REQUIRED WORK: Reproduce the opening lines of the records exactly, up to and including the line in which "brown banana [448,160,553,263]" occurs.

Object matching data:
>>>>>

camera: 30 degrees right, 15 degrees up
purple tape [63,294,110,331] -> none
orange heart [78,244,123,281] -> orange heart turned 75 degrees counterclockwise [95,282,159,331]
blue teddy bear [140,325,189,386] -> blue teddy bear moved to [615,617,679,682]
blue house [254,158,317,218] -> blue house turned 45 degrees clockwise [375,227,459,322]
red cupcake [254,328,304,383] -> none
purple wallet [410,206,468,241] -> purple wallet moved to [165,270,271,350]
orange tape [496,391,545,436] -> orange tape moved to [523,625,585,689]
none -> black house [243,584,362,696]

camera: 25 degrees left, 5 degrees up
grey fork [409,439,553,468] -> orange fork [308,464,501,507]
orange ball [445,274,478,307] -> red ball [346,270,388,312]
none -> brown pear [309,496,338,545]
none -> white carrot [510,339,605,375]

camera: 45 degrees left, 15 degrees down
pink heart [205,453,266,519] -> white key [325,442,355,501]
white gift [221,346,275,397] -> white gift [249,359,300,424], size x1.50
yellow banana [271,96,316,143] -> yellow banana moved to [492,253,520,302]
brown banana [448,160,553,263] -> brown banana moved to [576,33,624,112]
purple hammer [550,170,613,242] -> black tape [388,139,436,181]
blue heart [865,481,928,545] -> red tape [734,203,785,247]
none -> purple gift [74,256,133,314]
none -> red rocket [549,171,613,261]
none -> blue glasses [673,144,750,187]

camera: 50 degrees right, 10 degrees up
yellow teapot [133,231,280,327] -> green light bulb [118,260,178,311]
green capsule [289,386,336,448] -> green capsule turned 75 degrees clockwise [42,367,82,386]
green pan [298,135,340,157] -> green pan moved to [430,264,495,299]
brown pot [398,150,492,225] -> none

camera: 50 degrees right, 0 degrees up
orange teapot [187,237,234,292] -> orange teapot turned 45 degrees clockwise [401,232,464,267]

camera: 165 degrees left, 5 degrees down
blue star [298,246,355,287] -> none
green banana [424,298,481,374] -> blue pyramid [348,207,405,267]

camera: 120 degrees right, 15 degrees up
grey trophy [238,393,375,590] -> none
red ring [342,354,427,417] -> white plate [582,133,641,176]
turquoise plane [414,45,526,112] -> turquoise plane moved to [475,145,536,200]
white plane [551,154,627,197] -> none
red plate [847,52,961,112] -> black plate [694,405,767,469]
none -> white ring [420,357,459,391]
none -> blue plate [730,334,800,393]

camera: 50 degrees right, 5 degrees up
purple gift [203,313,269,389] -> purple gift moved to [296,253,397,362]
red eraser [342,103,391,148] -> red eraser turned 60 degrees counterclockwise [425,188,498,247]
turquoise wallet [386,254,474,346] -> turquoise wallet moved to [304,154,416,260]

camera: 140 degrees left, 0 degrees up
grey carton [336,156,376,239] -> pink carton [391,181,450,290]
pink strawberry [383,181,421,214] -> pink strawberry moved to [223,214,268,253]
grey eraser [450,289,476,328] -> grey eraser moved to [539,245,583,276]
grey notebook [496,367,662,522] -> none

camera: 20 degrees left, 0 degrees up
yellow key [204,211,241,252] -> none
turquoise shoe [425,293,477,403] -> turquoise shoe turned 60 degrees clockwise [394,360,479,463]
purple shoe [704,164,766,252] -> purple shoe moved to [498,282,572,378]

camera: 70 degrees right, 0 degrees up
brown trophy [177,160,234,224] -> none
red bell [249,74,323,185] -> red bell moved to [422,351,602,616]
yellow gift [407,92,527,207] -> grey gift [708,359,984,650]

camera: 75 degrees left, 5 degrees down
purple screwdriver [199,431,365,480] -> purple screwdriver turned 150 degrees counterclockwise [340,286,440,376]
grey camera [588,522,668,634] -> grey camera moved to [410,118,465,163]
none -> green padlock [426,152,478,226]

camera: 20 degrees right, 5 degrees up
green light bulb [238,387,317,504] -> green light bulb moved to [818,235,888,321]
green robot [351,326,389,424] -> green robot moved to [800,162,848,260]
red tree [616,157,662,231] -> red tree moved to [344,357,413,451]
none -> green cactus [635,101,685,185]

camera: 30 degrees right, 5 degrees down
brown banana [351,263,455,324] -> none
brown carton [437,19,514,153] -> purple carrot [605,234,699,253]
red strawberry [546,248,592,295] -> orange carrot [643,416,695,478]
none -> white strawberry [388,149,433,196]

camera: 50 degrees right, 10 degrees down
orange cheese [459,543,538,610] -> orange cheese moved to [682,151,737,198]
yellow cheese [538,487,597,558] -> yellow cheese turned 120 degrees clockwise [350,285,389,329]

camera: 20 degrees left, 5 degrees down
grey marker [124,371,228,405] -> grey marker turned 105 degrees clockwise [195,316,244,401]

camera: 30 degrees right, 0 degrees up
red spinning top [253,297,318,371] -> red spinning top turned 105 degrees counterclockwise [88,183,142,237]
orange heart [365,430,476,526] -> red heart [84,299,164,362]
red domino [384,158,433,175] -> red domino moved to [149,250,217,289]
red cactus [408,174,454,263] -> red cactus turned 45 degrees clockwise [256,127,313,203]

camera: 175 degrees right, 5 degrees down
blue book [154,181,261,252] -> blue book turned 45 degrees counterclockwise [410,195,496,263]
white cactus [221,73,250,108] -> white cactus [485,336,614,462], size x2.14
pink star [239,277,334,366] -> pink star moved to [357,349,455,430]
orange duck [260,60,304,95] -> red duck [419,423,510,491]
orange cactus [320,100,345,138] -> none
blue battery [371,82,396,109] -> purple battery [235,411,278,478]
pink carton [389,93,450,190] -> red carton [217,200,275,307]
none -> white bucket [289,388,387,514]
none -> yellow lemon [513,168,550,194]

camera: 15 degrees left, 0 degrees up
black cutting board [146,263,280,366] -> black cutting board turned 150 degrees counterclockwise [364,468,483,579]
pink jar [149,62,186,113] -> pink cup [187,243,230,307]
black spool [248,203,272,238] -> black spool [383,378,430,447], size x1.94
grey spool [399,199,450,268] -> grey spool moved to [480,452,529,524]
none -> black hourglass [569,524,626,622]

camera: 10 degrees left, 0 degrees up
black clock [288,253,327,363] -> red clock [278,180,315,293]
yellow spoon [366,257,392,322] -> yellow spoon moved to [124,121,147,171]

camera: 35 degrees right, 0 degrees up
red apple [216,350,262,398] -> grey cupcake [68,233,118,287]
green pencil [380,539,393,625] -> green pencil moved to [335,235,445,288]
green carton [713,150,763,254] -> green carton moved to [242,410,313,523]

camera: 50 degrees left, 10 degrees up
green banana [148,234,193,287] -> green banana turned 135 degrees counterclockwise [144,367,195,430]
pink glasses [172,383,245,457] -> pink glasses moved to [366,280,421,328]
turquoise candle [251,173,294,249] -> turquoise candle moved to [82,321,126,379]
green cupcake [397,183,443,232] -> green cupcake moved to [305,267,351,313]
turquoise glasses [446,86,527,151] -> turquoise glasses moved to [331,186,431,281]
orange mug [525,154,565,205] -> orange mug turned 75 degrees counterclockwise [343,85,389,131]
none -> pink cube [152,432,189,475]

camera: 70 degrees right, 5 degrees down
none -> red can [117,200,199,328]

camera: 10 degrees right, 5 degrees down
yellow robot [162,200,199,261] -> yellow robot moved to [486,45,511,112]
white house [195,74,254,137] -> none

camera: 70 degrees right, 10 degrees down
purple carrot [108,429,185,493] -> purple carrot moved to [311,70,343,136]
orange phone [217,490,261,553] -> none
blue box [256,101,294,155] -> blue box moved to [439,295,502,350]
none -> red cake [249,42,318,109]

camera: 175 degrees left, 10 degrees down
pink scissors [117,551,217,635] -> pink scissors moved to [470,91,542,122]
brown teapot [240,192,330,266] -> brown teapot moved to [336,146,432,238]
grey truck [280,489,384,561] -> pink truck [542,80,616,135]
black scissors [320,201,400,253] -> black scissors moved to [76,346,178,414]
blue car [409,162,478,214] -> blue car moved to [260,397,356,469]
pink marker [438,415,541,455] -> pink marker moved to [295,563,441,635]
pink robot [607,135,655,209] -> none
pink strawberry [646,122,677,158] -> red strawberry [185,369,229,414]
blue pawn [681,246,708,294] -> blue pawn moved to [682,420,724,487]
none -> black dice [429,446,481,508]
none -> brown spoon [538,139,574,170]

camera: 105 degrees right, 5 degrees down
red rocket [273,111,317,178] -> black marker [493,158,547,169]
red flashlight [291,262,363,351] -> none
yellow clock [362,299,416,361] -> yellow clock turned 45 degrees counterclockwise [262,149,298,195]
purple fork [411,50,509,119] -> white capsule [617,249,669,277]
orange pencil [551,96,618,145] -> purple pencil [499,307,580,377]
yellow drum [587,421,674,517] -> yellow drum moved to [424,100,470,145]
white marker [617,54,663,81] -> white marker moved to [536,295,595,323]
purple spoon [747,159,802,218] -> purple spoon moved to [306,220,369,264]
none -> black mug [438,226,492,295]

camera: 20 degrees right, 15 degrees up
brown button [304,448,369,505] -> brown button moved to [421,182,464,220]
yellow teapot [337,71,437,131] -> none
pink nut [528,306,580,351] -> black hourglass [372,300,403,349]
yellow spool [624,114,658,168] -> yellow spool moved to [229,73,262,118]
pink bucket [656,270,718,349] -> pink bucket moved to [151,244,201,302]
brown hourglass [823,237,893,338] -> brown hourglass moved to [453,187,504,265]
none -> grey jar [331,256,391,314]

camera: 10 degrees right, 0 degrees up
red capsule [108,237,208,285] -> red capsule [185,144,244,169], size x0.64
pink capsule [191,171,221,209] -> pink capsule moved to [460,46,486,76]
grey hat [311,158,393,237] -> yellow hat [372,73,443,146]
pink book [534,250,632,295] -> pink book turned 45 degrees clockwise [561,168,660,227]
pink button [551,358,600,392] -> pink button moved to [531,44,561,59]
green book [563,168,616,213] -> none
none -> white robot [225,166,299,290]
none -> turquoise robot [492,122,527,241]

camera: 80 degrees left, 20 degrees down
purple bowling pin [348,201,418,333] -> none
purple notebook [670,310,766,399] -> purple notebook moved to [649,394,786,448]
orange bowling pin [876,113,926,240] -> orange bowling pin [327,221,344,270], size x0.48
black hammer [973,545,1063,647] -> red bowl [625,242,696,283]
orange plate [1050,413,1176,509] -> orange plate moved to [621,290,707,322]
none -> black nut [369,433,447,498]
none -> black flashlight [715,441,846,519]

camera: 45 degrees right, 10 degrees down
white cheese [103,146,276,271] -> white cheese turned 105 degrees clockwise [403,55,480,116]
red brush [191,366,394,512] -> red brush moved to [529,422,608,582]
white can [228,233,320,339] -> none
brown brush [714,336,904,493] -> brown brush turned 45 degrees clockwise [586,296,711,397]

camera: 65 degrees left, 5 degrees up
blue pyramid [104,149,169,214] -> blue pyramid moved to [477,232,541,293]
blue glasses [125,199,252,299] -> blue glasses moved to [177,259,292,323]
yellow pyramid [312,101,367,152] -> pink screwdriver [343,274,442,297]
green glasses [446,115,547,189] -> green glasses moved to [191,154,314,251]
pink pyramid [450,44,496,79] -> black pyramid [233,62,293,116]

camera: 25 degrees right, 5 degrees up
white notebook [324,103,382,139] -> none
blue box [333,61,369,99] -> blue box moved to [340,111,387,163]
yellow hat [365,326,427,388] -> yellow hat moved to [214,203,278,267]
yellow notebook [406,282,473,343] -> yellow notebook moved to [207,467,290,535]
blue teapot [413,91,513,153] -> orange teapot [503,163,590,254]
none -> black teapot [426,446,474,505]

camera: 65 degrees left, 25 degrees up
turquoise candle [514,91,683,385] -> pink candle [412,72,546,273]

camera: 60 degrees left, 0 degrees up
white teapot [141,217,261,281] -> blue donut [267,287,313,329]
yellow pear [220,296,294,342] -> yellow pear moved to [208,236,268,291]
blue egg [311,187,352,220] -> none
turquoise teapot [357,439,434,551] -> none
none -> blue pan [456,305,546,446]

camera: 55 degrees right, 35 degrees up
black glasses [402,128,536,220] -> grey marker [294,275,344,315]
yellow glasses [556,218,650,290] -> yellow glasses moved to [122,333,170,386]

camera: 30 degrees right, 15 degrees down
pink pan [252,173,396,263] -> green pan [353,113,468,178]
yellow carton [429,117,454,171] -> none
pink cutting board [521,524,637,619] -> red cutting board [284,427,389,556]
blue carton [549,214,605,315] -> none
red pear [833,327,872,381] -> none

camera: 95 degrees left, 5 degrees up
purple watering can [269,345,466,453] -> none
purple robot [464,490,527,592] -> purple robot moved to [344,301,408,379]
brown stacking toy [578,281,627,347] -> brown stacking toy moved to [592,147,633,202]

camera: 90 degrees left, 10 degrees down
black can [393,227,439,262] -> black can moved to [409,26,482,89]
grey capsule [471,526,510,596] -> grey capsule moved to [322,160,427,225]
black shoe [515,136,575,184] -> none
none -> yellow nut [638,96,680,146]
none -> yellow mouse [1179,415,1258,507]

<<<<<

ANSWER TO THE PROBLEM:
camera: 30 degrees right, 15 degrees up
purple tape [63,294,110,331] -> none
orange heart [78,244,123,281] -> orange heart turned 75 degrees counterclockwise [95,282,159,331]
blue teddy bear [140,325,189,386] -> blue teddy bear moved to [615,617,679,682]
blue house [254,158,317,218] -> blue house turned 45 degrees clockwise [375,227,459,322]
red cupcake [254,328,304,383] -> none
purple wallet [410,206,468,241] -> purple wallet moved to [165,270,271,350]
orange tape [496,391,545,436] -> orange tape moved to [523,625,585,689]
none -> black house [243,584,362,696]

camera: 25 degrees left, 5 degrees up
grey fork [409,439,553,468] -> orange fork [308,464,501,507]
orange ball [445,274,478,307] -> red ball [346,270,388,312]
none -> brown pear [309,496,338,545]
none -> white carrot [510,339,605,375]

camera: 45 degrees left, 15 degrees down
pink heart [205,453,266,519] -> white key [325,442,355,501]
white gift [221,346,275,397] -> white gift [249,359,300,424], size x1.50
yellow banana [271,96,316,143] -> yellow banana moved to [492,253,520,302]
brown banana [448,160,553,263] -> brown banana moved to [576,33,624,112]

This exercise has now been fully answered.